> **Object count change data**
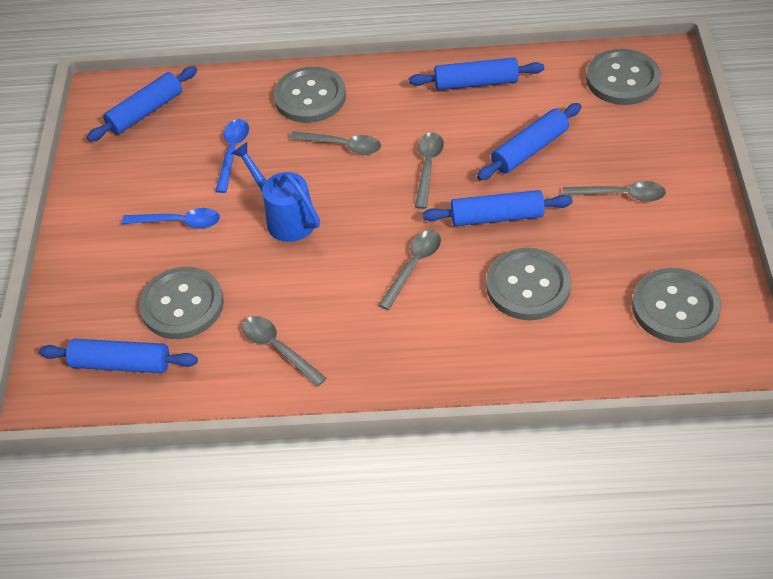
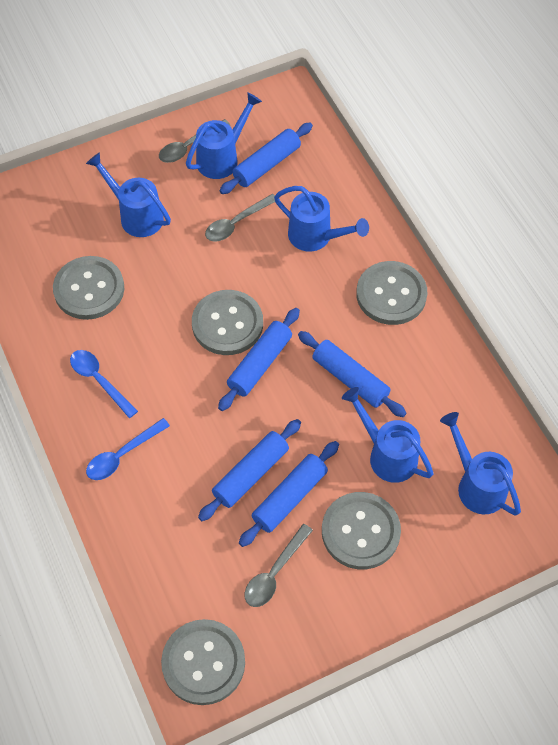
blue watering can: [231,142,320,242] = 1 -> [86,152,171,237] [186,92,262,179] [274,186,369,251] [342,387,434,483] [440,412,521,516] = 5
grey spoon: [242,316,327,387] [289,131,381,155] [378,230,441,310] [415,132,444,209] [563,181,666,202] = 5 -> [159,119,230,163] [205,194,275,241] [245,524,313,607] = 3

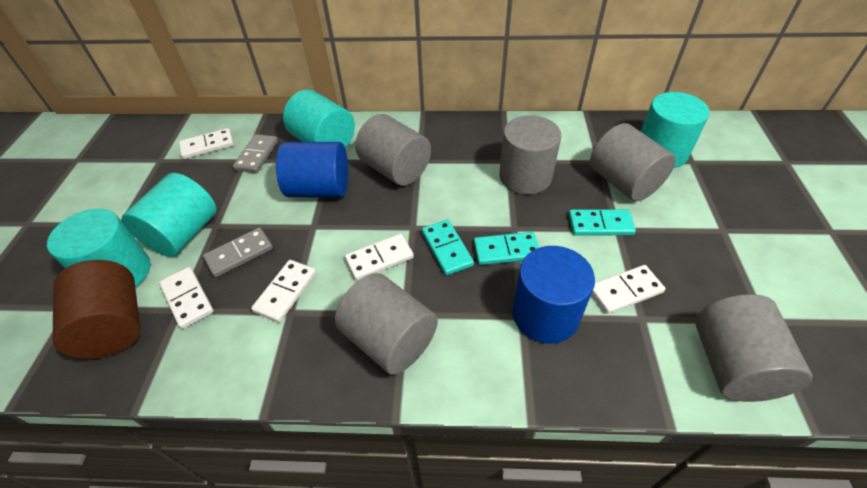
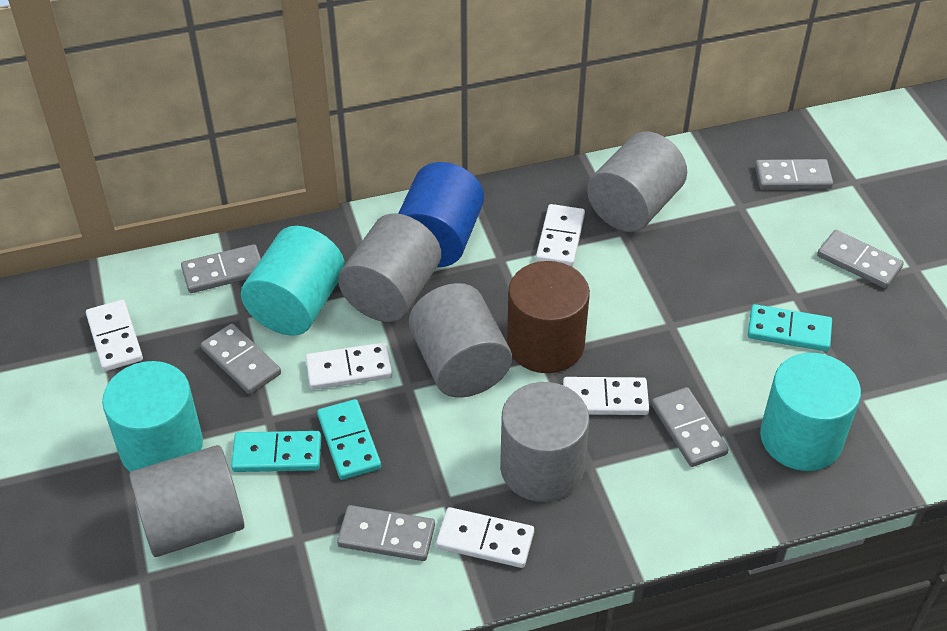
blue cylinder: [276,142,348,198] [512,246,595,344] = 2 -> [398,162,484,267] = 1
grey domino: [203,228,273,278] [233,134,278,173] = 2 -> [181,244,261,293] [201,324,281,394] [337,505,435,561] [651,387,729,467] [755,159,833,190] [817,230,904,289] = 6
turquoise cylinder: [47,209,151,287] [122,173,216,257] [283,90,355,148] [641,92,710,168] = 4 -> [102,361,203,472] [241,226,345,336] [760,353,861,471] = 3

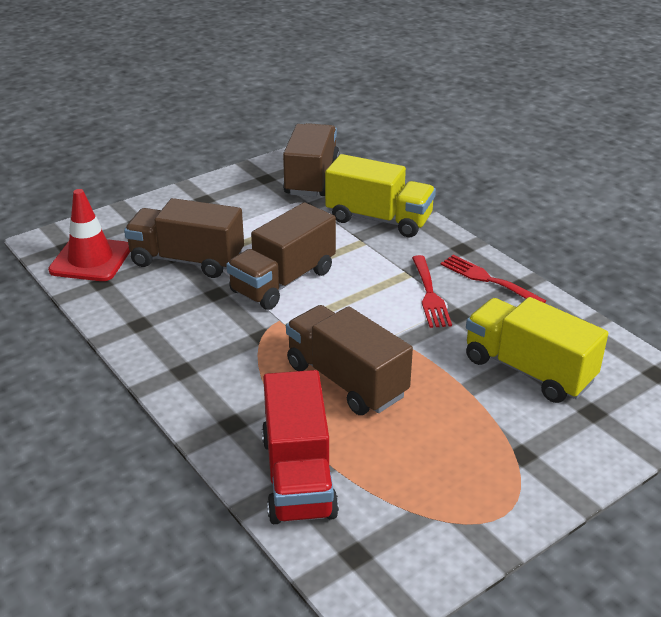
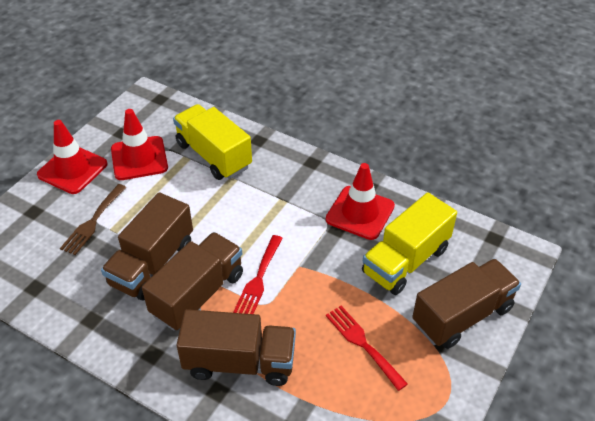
brown fork: none = 0 -> [60,184,127,255] = 1
red traffic cone: [48,189,130,281] = 1 -> [37,120,108,194] [111,109,168,180] [326,163,395,240] = 3
red truck: [262,370,339,524] = 1 -> none = 0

> **What to do**
Which lines in the records above contain the string "blue"? Copy them.

> **Answer section**
blue watering can: [231,142,320,242] = 1 -> [86,152,171,237] [186,92,262,179] [274,186,369,251] [342,387,434,483] [440,412,521,516] = 5
blue cylinder: [276,142,348,198] [512,246,595,344] = 2 -> [398,162,484,267] = 1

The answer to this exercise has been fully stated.